What to work on:
Please rewrite the items below as a two-column CSV with the headers "item" and "answer", one row per item. Put each item's text and its answer in one quoted field each, turn line breaks into spaces, and leave the pictures out.

— Start of Source material —

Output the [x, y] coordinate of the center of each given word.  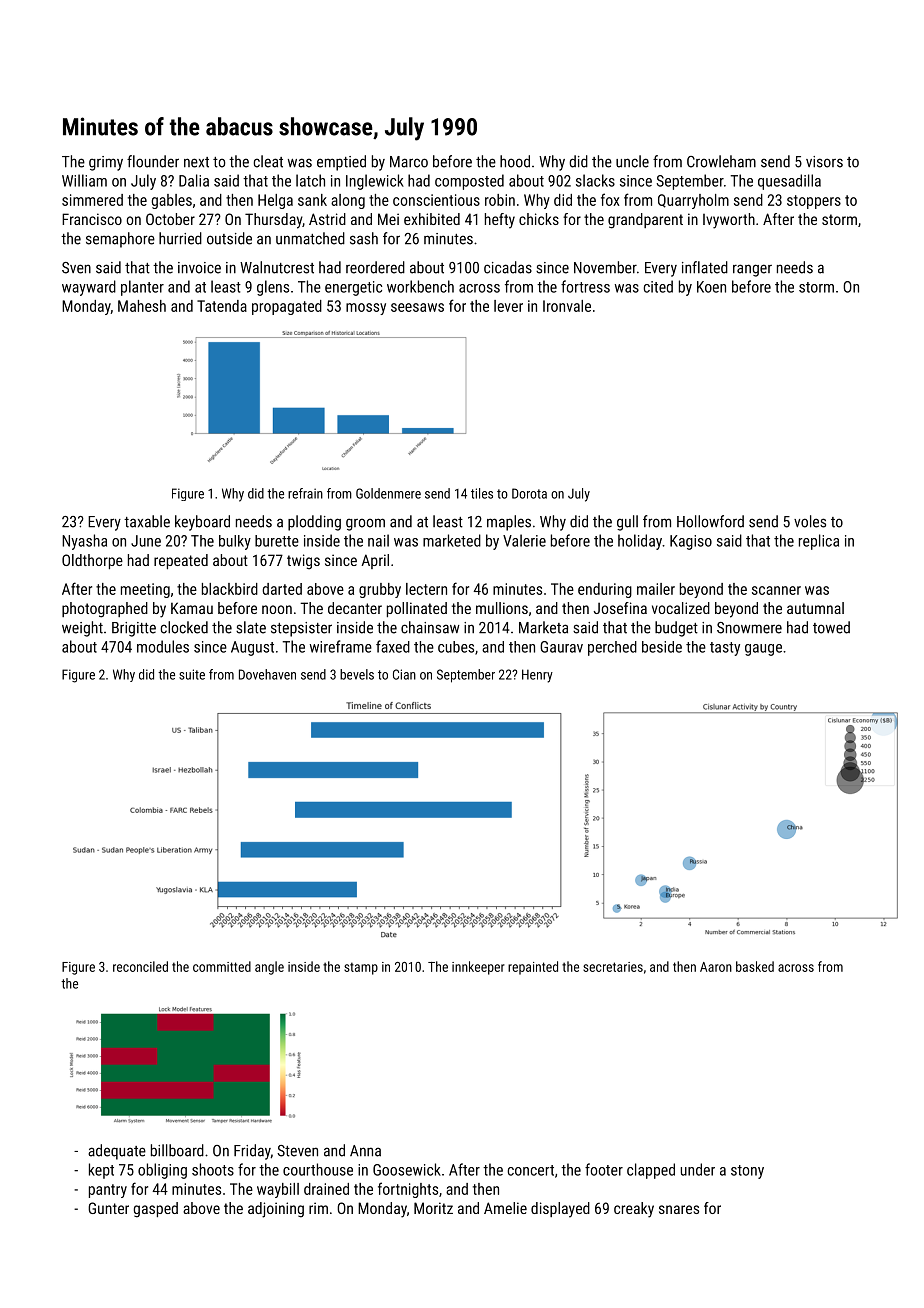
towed [831, 627]
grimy [106, 163]
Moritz [433, 1208]
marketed [452, 540]
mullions [502, 608]
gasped [155, 1210]
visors [824, 162]
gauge [763, 650]
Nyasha [84, 542]
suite [192, 674]
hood [515, 161]
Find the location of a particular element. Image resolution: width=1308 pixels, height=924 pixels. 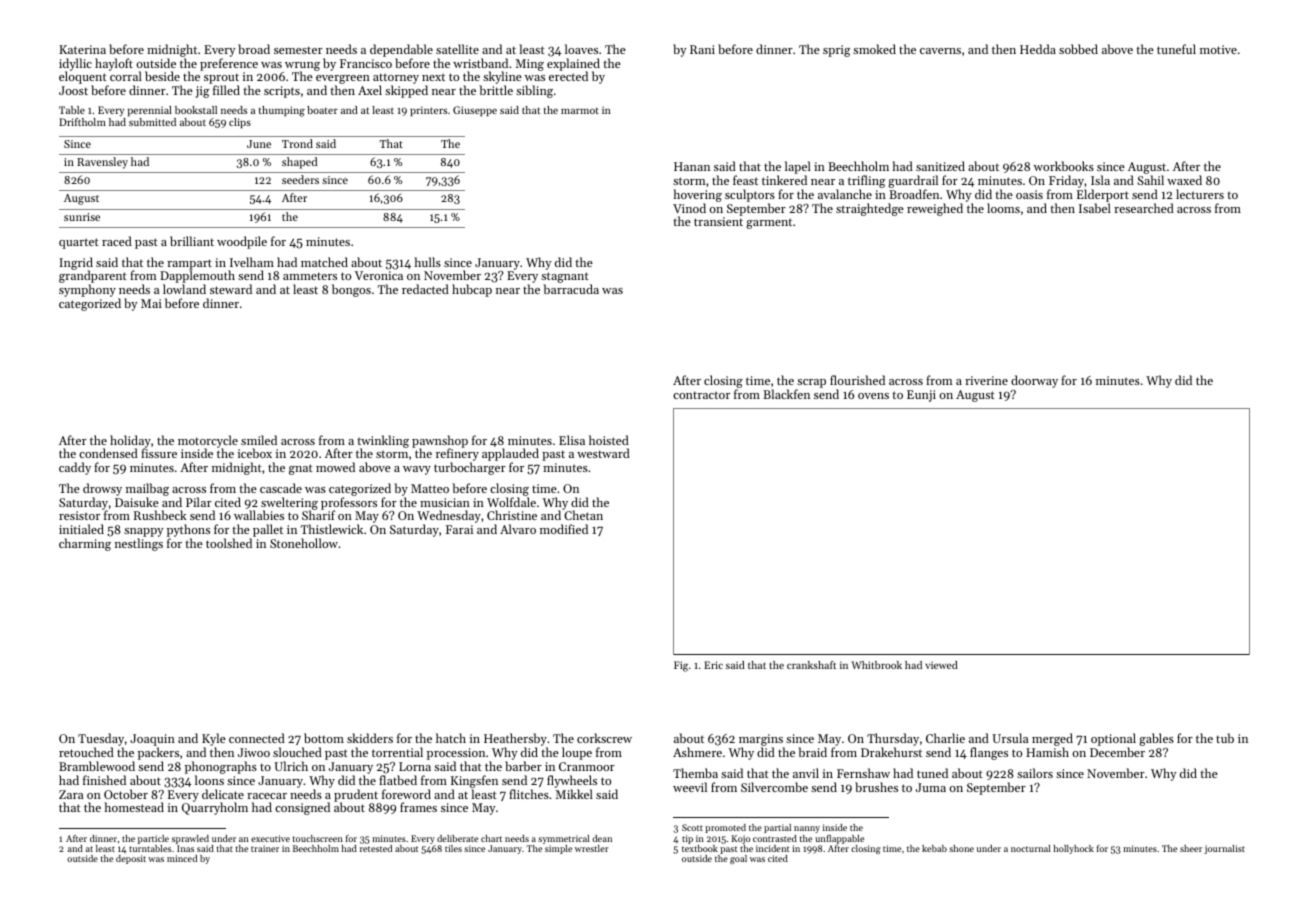

viewed is located at coordinates (941, 665).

— End of Source material —

Exercise solution:
item,answer
"Output the [x, y] coordinate of the center of each given word. towed","[831, 627]"
"grimy","[106, 163]"
"Moritz","[433, 1208]"
"marketed","[452, 540]"
"mullions","[502, 608]"
"gasped","[155, 1210]"
"visors","[824, 162]"
"gauge","[763, 650]"
"Nyasha","[84, 542]"
"suite","[192, 674]"
"hood","[515, 161]"
"Find the location of a particular element. Image resolution: width=1308 pixels, height=924 pixels.","viewed is located at coordinates (941, 665)."